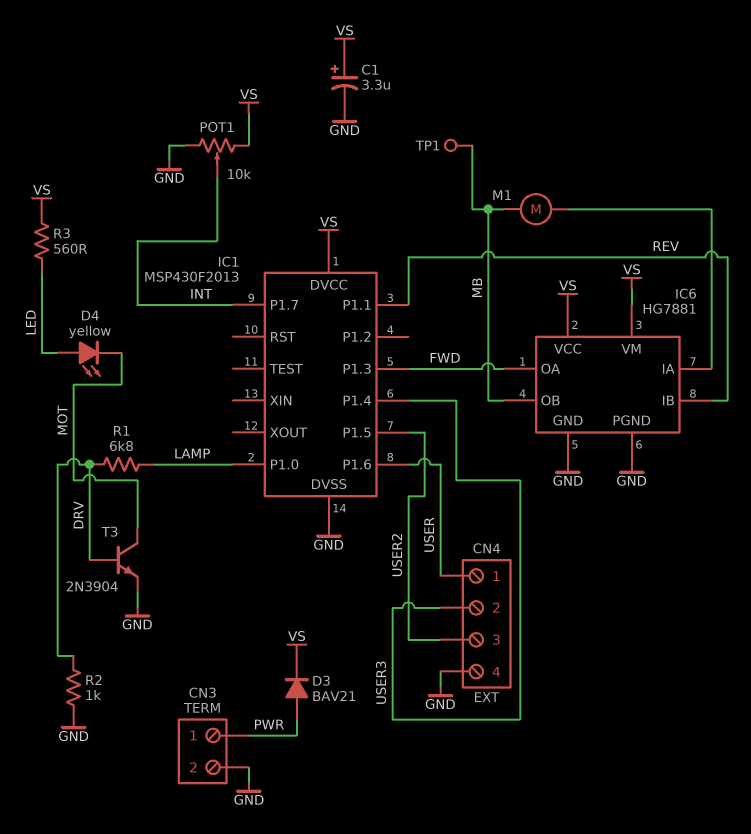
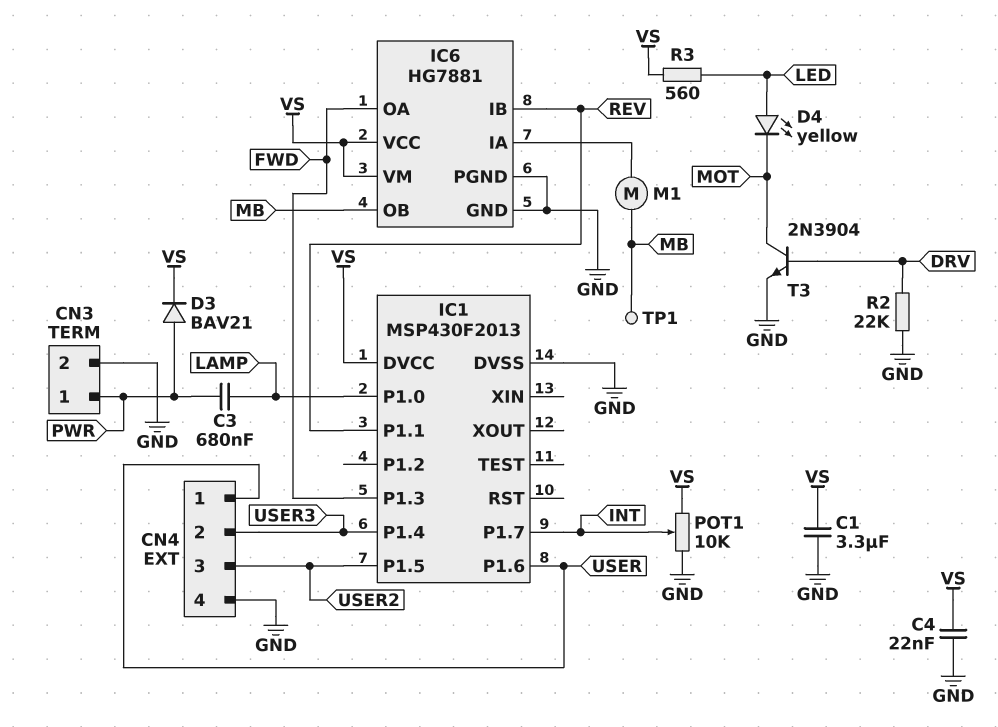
C1: 3.3uF (plus VS, minus GND) -> 3.3uF (GND, VS)
C3: none -> 680nF (LAMP, PWR)
C4: none -> 22nF (GND, VS)
R1: 6.8k (DRV, LAMP) -> none
R2: 1k (DRV, GND) -> 22k (DRV, GND)

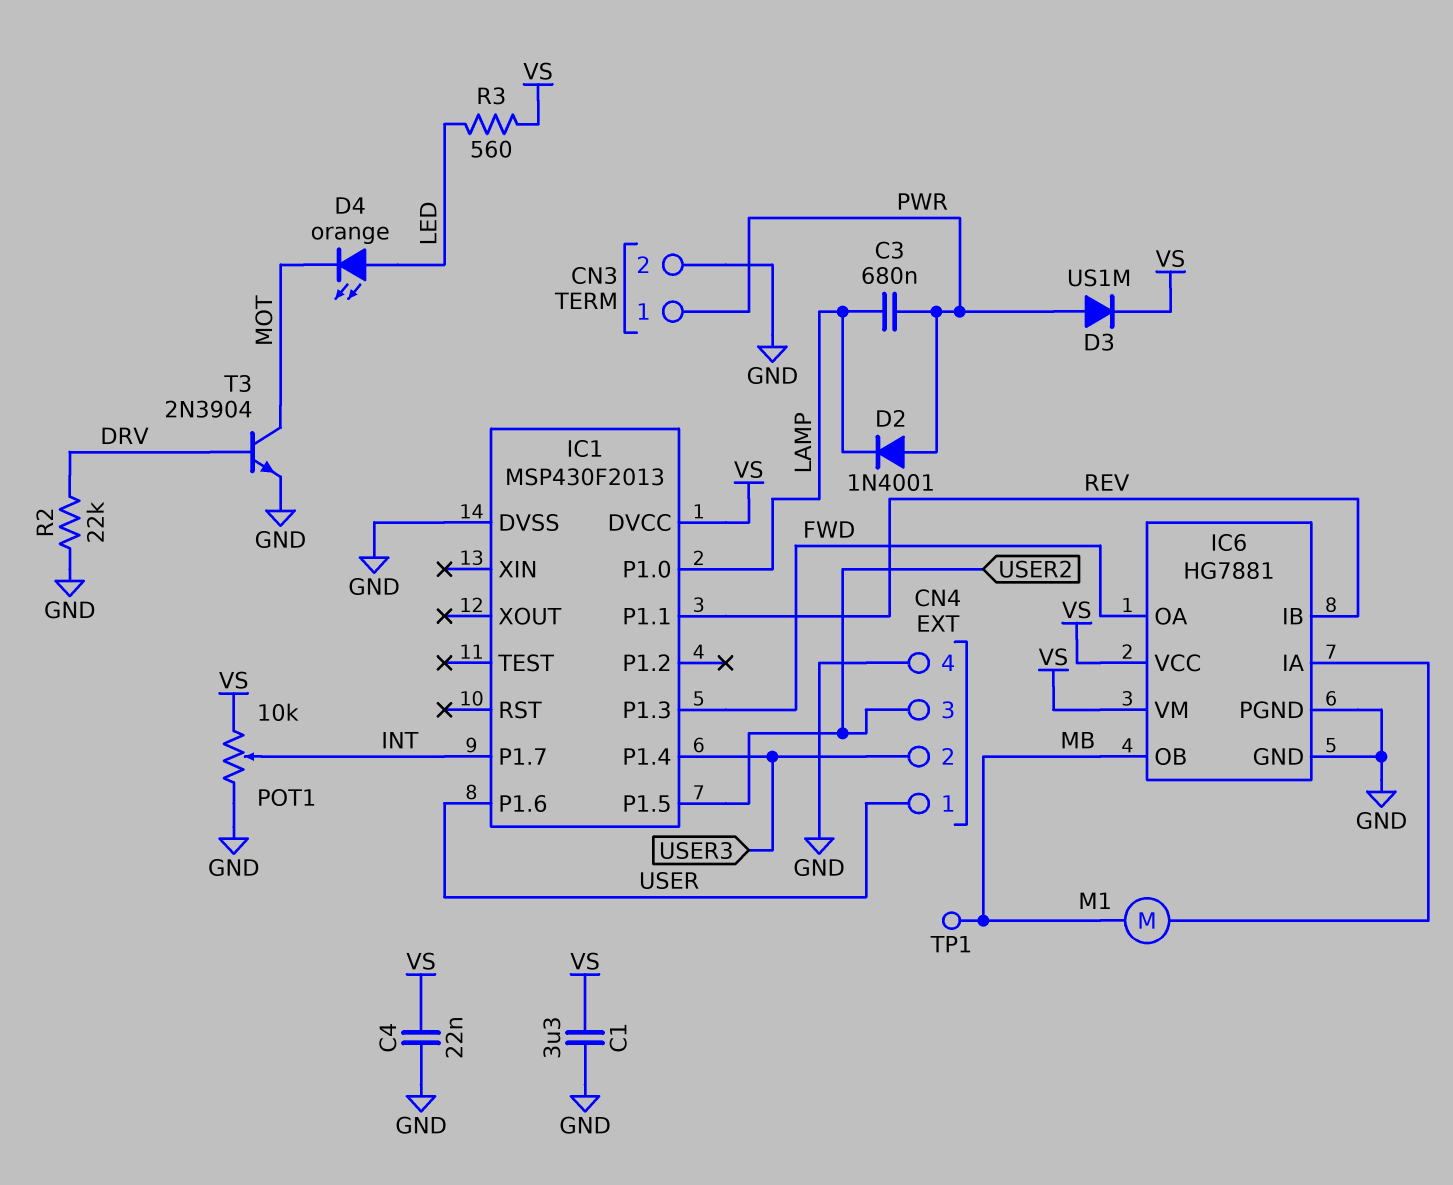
D2: none -> diode 1N4001 (A PWR, K LAMP)
D3: diode BAV21 (A PWR, K VS) -> diode US1M (A PWR, K VS)
D4: LED yellow (A LED, K MOT) -> LED orange (A LED, K MOT)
· · · · · · ·
YOUR ASSIGNMENT: Leave the pictures out and output the rest of the data word for word.

REPLY TO THE TASK:
C1: 3.3uF (plus VS, minus GND) -> 3.3uF (GND, VS)
C3: none -> 680nF (LAMP, PWR)
C4: none -> 22nF (GND, VS)
R1: 6.8k (DRV, LAMP) -> none
R2: 1k (DRV, GND) -> 22k (DRV, GND)

D2: none -> diode 1N4001 (A PWR, K LAMP)
D3: diode BAV21 (A PWR, K VS) -> diode US1M (A PWR, K VS)
D4: LED yellow (A LED, K MOT) -> LED orange (A LED, K MOT)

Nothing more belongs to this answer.